### Work instructions
Pictures aside, copy every record word for word.

### Provided records
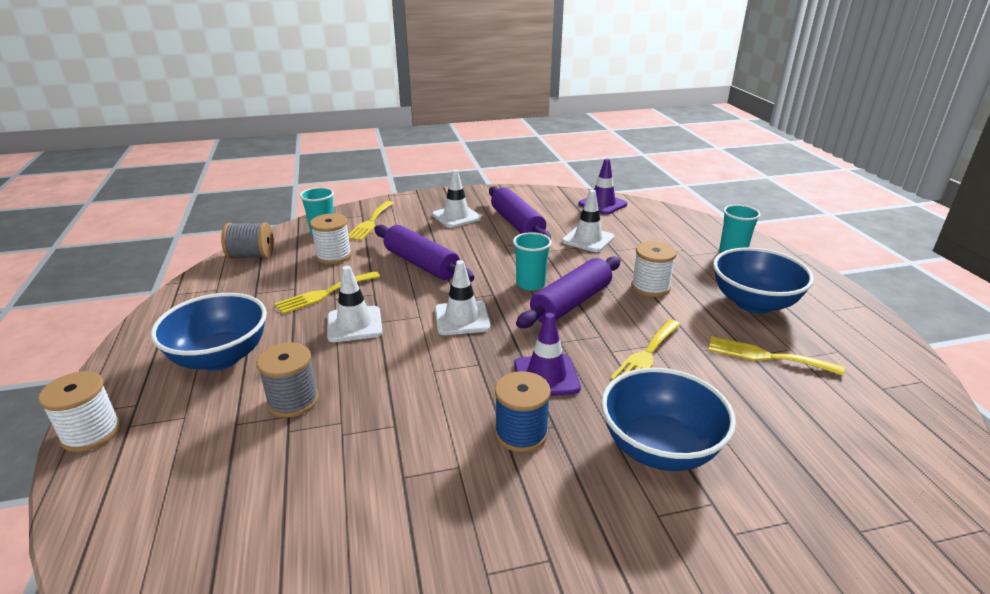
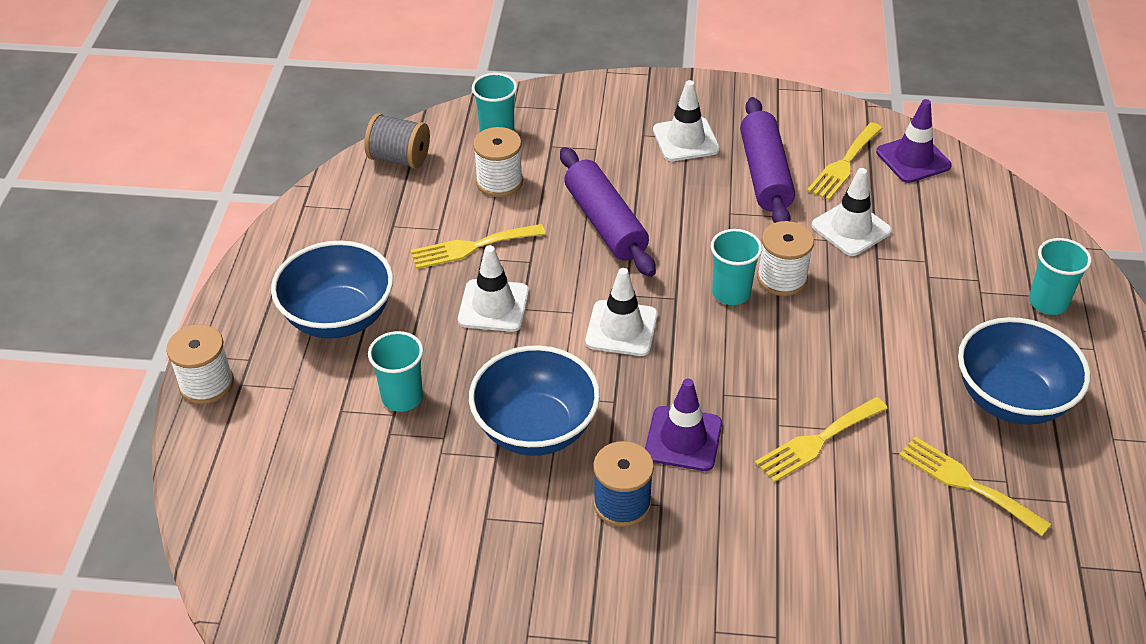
camera: 20 degrees right, 15 degrees up
(293, 401) = (402, 397): grey spool -> turquoise cup
(370, 222) = (564, 126): yellow fork -> yellow fork (844, 164)
(571, 303) = (768, 338): purple rolling pin -> none
(650, 287) = (887, 337): white spool -> white spool (782, 278)
(659, 448) = (759, 562): blue bowl -> blue bowl (535, 428)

### Problem solution
camera: 20 degrees right, 15 degrees up
(293, 401) = (402, 397): grey spool -> turquoise cup
(370, 222) = (564, 126): yellow fork -> yellow fork (844, 164)
(571, 303) = (768, 338): purple rolling pin -> none
(650, 287) = (887, 337): white spool -> white spool (782, 278)
(659, 448) = (759, 562): blue bowl -> blue bowl (535, 428)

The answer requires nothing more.